» YOUR GOAL
An exact, complete copy of the entries is needed, with the pictures left out.

» MATERIAL FOR THE TASK
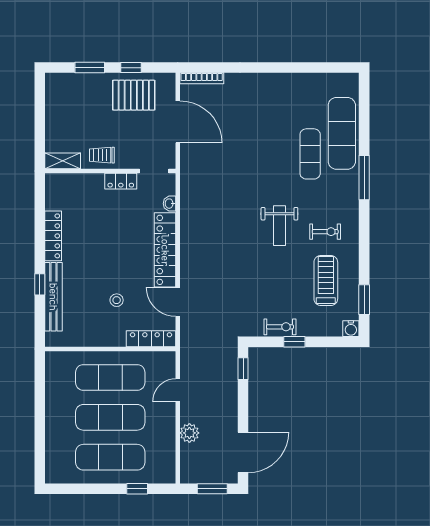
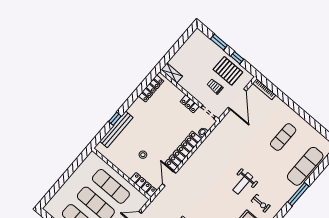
exercise mat: (310, 154) -> (283, 137), moved
trolley: (102, 155) -> (215, 86), moved
locker: (53, 236) -> (151, 89), moved

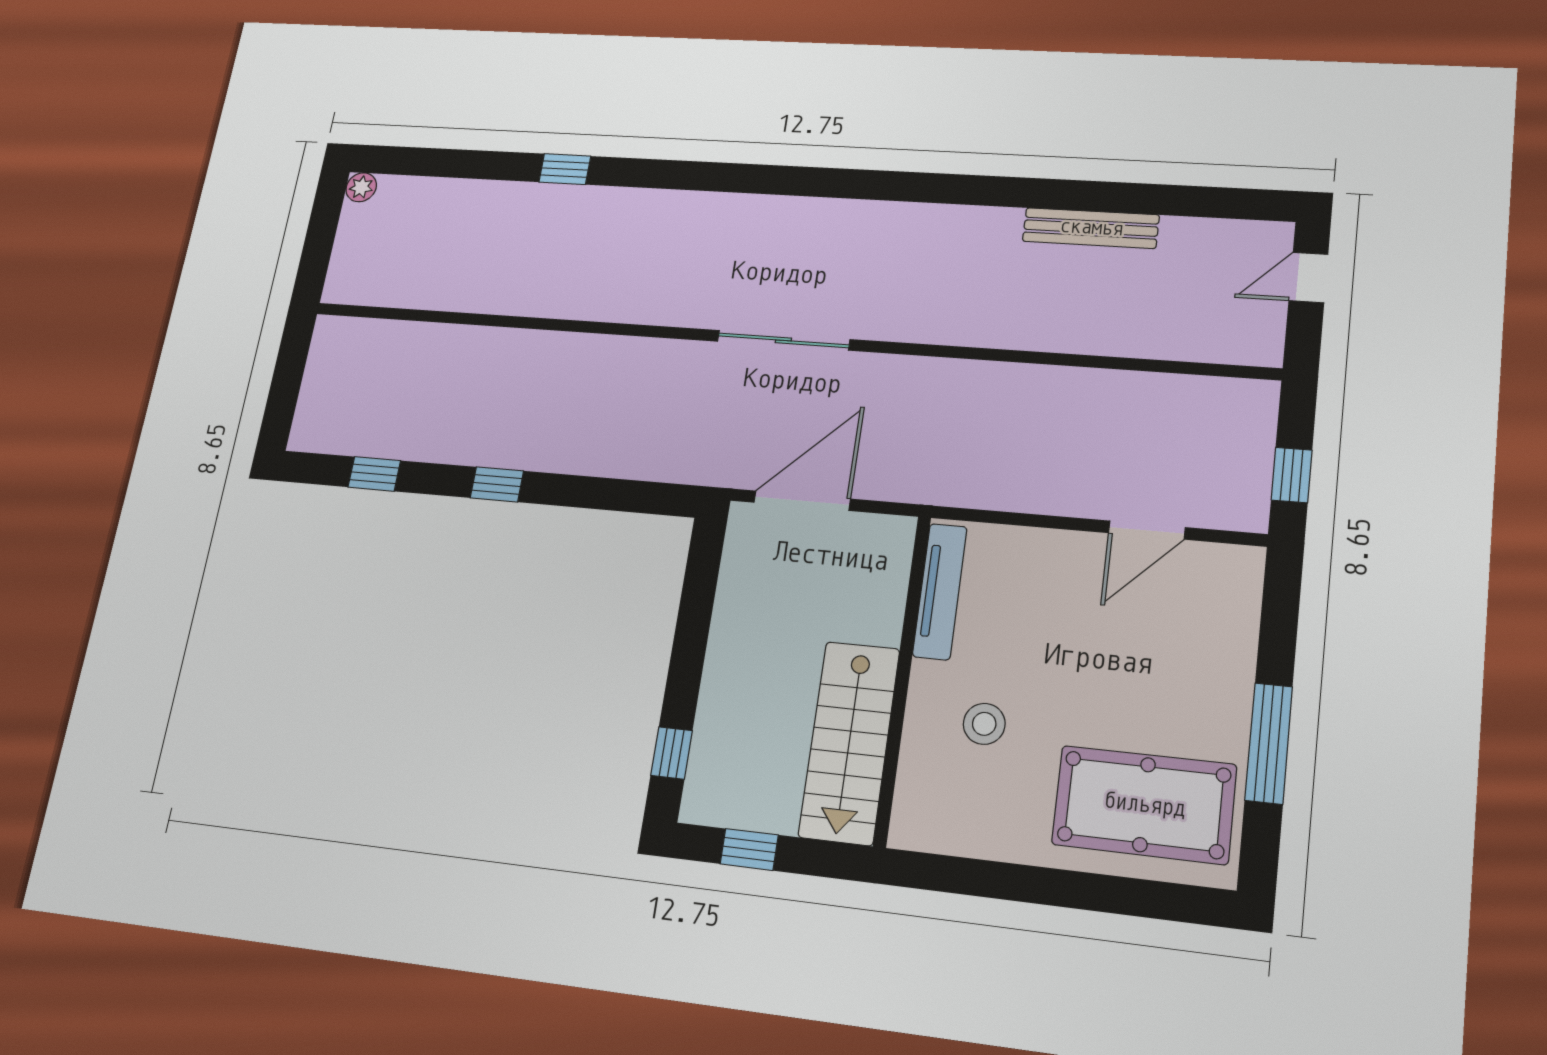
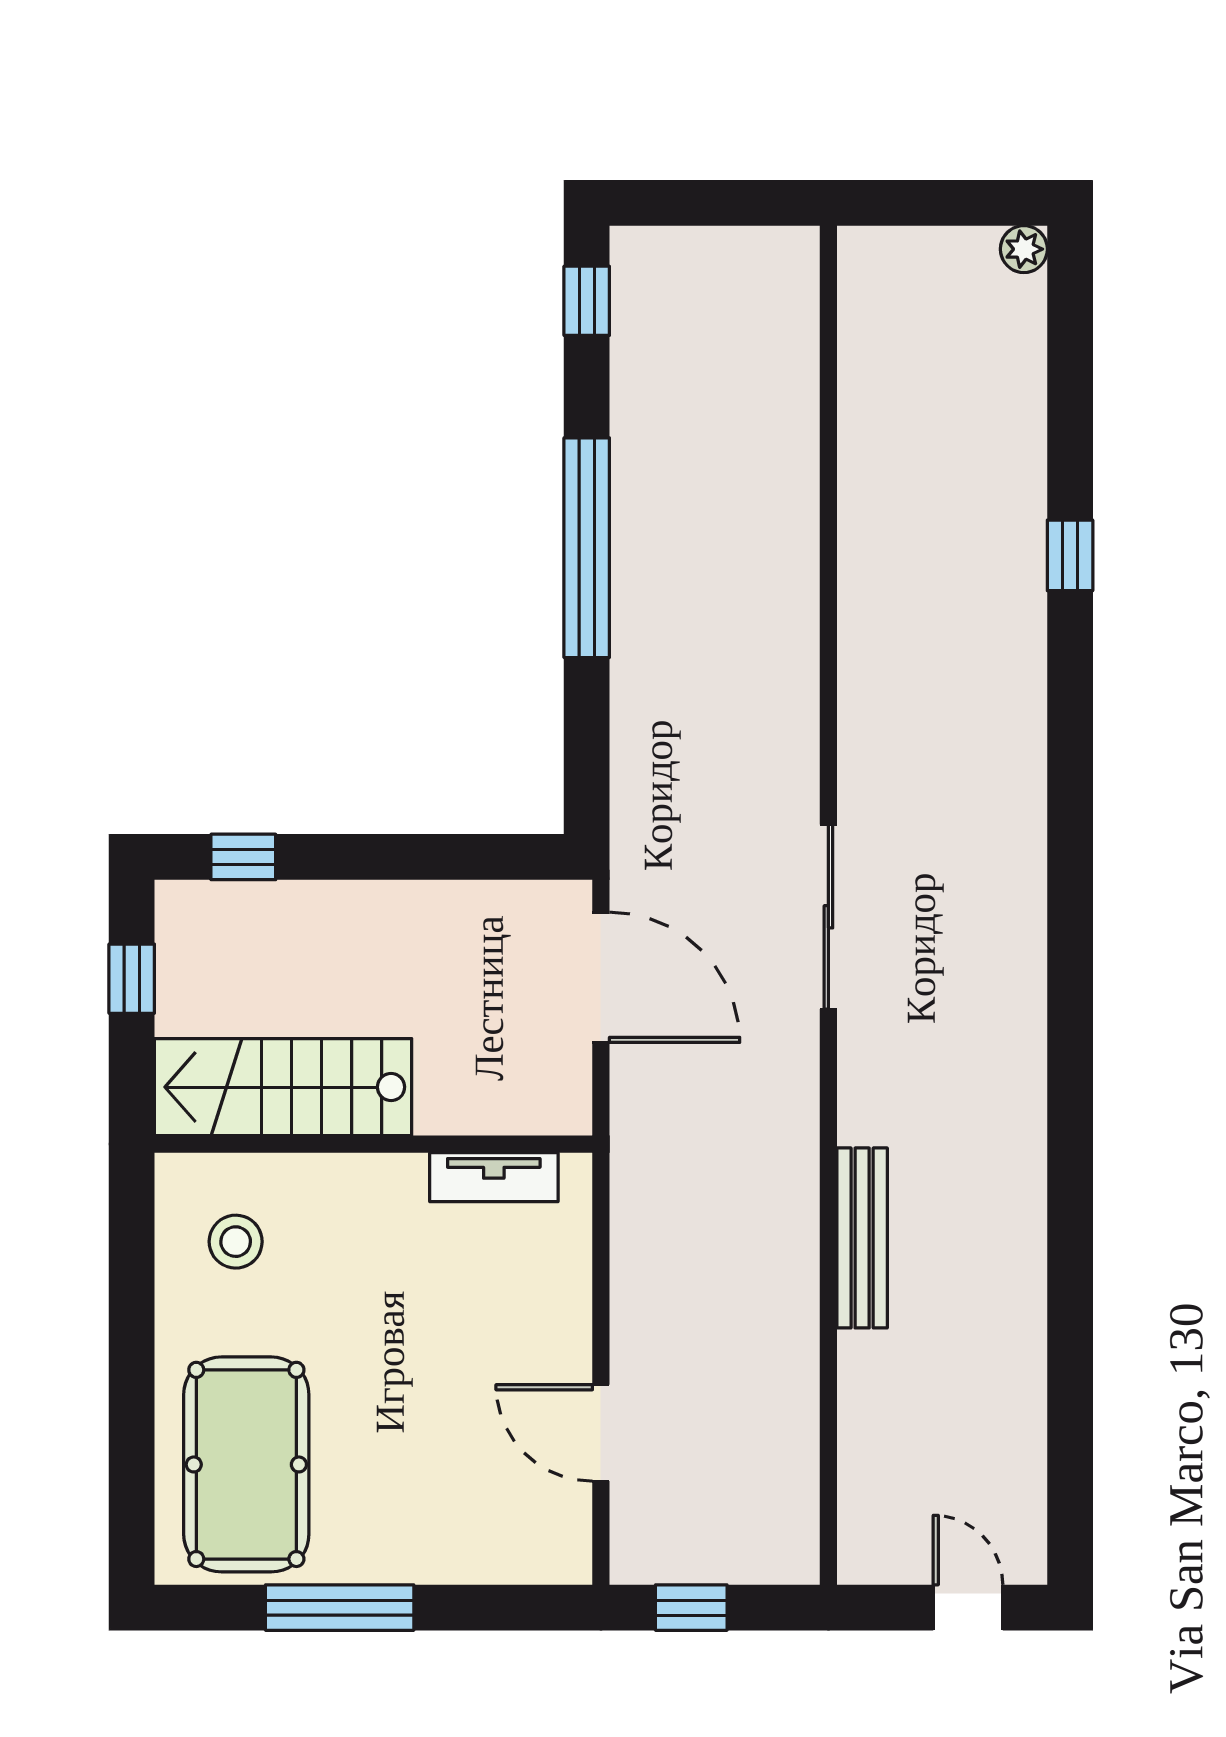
bench: (1091, 228) -> (862, 1238), moved
window: (374, 474) -> (587, 301), moved
window: (497, 484) -> (587, 548), width x3.17
tv unit: (940, 591) -> (494, 1177), width x0.71
stool: (984, 724) -> (236, 1242), moved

» EXPECTED ANSWER
exercise mat: (310, 154) -> (283, 137), moved
trolley: (102, 155) -> (215, 86), moved
locker: (53, 236) -> (151, 89), moved

bench: (1091, 228) -> (862, 1238), moved
window: (374, 474) -> (587, 301), moved
window: (497, 484) -> (587, 548), width x3.17
tv unit: (940, 591) -> (494, 1177), width x0.71
stool: (984, 724) -> (236, 1242), moved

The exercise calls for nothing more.